Pull every line with the word "teddy" out of the entries below.

┄┄┄┄┄┄┄┄┄┄┄┄┄┄┄┄┄┄┄┄

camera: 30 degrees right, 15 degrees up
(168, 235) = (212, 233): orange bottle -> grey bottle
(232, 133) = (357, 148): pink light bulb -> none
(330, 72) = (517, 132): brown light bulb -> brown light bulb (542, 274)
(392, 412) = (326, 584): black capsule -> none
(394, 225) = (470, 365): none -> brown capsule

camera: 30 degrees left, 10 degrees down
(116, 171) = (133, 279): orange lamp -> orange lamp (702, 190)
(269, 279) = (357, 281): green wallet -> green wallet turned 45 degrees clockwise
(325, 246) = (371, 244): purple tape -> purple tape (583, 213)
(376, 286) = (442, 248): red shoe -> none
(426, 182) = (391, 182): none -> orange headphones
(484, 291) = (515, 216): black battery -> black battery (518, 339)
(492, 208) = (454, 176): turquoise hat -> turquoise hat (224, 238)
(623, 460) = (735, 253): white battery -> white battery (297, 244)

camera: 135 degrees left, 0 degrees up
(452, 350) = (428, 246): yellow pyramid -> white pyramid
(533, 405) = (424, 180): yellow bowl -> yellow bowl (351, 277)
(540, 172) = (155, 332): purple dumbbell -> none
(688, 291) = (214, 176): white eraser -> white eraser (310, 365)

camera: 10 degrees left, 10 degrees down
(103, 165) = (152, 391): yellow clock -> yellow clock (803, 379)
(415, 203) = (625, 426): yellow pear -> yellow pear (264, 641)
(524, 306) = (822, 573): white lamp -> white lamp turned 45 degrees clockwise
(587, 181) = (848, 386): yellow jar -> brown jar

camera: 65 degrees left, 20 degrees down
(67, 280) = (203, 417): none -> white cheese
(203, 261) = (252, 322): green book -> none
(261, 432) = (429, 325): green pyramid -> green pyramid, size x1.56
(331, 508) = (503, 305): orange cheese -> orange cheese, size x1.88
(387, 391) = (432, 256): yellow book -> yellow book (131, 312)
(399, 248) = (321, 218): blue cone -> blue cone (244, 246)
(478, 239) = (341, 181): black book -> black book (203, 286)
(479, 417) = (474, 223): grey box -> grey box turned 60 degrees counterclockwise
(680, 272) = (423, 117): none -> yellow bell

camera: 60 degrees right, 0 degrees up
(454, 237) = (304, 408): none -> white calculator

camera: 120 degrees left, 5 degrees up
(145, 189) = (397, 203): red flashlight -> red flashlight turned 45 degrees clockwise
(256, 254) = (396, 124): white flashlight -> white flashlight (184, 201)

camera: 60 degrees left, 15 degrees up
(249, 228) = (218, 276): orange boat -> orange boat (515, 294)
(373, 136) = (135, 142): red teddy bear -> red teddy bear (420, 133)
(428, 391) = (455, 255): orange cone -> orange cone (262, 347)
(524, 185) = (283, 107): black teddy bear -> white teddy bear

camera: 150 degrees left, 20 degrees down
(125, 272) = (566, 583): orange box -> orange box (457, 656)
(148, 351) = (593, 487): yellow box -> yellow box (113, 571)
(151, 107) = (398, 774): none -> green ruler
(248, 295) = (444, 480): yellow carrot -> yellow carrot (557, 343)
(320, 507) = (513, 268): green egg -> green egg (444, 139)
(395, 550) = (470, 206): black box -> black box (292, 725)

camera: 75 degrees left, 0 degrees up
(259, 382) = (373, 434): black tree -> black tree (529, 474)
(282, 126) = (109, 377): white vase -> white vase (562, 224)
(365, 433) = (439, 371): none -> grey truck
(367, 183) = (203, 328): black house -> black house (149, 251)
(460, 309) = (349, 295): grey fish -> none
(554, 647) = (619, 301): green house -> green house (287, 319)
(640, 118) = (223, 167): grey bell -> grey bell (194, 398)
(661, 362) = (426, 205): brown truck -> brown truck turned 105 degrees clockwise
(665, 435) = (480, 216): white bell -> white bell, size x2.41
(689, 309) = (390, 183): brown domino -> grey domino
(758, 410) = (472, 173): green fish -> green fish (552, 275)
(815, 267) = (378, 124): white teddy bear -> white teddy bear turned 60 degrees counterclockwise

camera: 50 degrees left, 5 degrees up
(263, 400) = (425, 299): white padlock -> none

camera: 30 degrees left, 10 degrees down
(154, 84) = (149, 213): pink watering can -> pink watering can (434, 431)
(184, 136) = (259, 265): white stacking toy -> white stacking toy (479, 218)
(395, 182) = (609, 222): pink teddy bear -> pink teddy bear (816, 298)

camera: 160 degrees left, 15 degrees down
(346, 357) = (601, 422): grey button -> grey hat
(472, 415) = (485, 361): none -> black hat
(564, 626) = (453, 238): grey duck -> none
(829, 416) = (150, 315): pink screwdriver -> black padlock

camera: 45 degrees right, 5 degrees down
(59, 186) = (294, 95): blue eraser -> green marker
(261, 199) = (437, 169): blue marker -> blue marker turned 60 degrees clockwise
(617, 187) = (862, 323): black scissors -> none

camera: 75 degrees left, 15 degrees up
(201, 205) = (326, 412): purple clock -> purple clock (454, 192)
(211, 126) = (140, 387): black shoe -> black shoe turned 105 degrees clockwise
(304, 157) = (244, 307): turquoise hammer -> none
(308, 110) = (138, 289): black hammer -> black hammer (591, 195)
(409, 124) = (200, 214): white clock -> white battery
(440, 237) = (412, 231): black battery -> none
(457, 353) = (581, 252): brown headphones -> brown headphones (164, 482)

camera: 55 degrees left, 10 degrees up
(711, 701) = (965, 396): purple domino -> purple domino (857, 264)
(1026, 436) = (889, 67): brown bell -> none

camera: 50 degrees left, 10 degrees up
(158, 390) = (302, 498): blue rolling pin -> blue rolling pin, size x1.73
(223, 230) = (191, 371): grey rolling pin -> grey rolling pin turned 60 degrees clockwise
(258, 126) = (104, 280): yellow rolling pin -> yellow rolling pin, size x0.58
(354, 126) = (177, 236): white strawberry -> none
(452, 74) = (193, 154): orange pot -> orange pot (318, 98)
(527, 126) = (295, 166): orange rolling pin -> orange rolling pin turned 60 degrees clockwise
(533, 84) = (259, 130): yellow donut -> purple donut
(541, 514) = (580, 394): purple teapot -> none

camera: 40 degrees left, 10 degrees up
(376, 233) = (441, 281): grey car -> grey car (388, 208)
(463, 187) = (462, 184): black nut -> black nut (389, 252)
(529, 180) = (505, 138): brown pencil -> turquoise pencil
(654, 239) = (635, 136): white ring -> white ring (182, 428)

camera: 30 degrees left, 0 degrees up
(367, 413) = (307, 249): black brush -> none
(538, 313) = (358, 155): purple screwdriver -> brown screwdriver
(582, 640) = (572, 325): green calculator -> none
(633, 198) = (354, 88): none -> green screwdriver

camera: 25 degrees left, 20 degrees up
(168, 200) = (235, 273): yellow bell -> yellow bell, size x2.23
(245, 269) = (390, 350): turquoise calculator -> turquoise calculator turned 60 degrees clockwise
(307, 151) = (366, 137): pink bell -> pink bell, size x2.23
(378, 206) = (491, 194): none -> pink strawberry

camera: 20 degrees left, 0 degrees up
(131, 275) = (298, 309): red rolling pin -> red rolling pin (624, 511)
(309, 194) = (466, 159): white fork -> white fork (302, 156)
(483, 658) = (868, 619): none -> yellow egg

┄┄┄┄┄┄┄┄┄┄┄┄┄┄┄┄┄┄┄┄

# FINAL ANSWER:
(373, 136) = (135, 142): red teddy bear -> red teddy bear (420, 133)
(524, 185) = (283, 107): black teddy bear -> white teddy bear
(815, 267) = (378, 124): white teddy bear -> white teddy bear turned 60 degrees counterclockwise
(395, 182) = (609, 222): pink teddy bear -> pink teddy bear (816, 298)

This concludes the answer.